- **Extracted entries**
********
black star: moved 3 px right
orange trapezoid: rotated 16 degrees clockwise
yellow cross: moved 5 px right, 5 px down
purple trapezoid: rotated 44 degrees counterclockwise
********
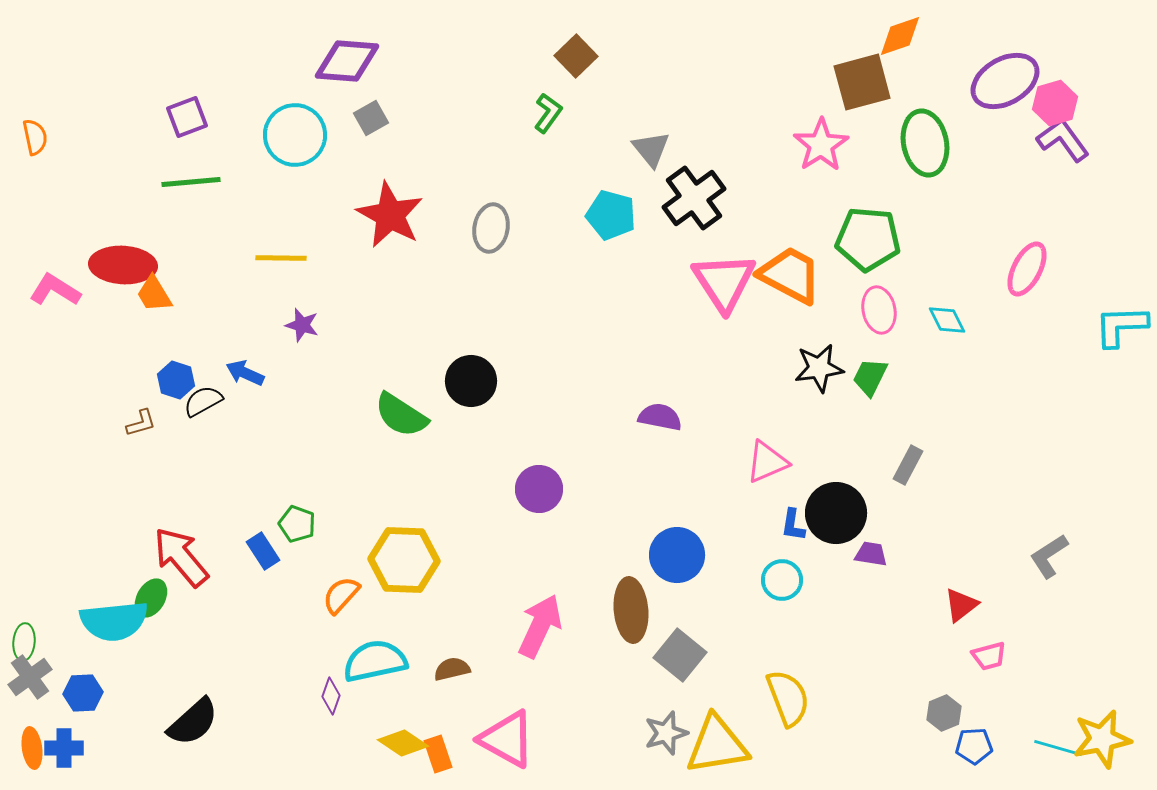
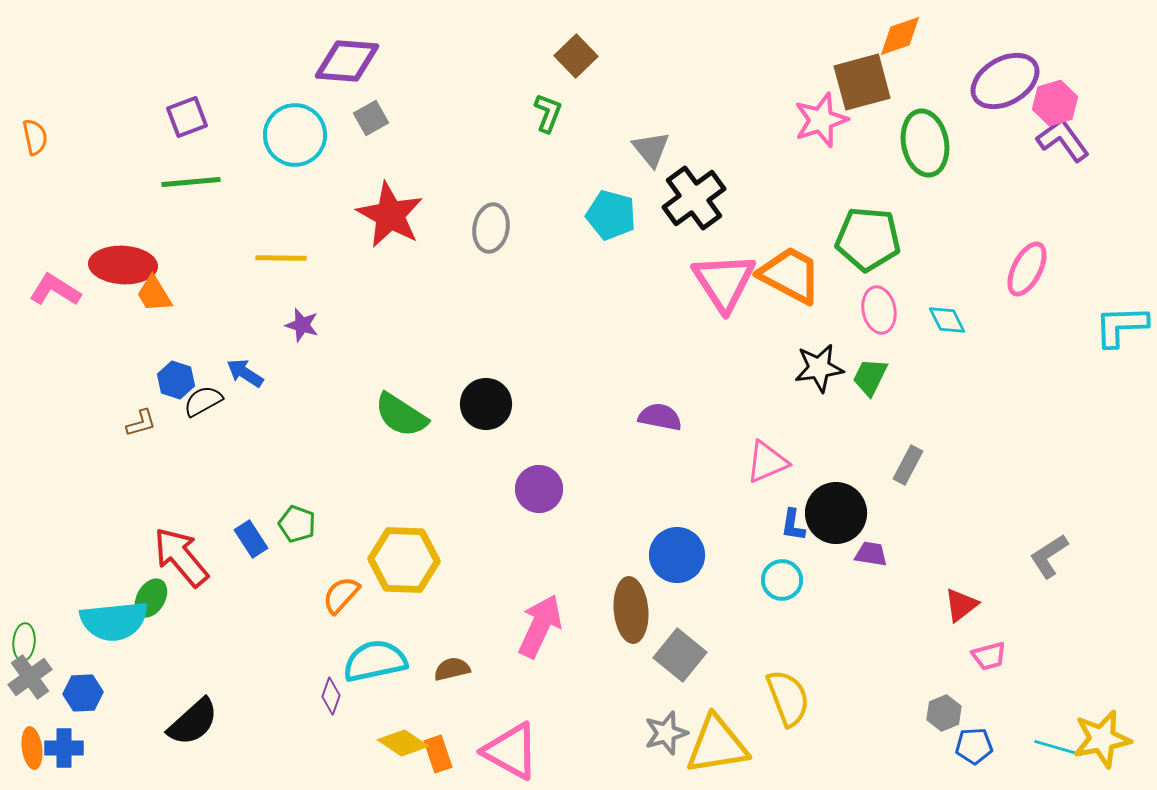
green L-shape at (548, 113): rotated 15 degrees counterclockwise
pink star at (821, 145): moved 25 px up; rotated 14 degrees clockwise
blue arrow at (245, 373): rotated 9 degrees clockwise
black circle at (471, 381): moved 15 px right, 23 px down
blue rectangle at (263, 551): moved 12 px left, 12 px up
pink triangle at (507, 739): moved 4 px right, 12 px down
********
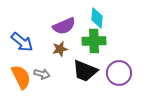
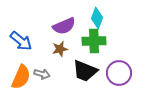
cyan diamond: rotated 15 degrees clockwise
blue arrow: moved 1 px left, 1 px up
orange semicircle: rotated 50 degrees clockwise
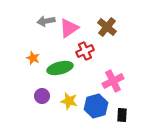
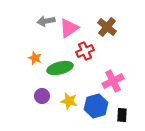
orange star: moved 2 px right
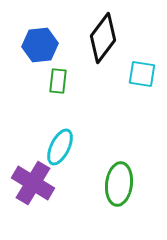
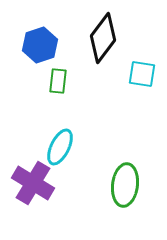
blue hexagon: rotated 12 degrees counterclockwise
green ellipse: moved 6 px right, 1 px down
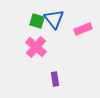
********
- **Work required**
Revise the part of the listing that opens with the line containing "green L-shape at" and closes with the line containing "pink triangle at", changing "black circle" to "gray circle" and leaving all else unchanged. Return only those lines.

- **The output**
green L-shape at (548, 113): rotated 15 degrees counterclockwise
pink star at (821, 145): moved 25 px up; rotated 14 degrees clockwise
blue arrow at (245, 373): rotated 9 degrees clockwise
gray circle at (471, 381): moved 15 px right, 23 px down
blue rectangle at (263, 551): moved 12 px left, 12 px up
pink triangle at (507, 739): moved 4 px right, 12 px down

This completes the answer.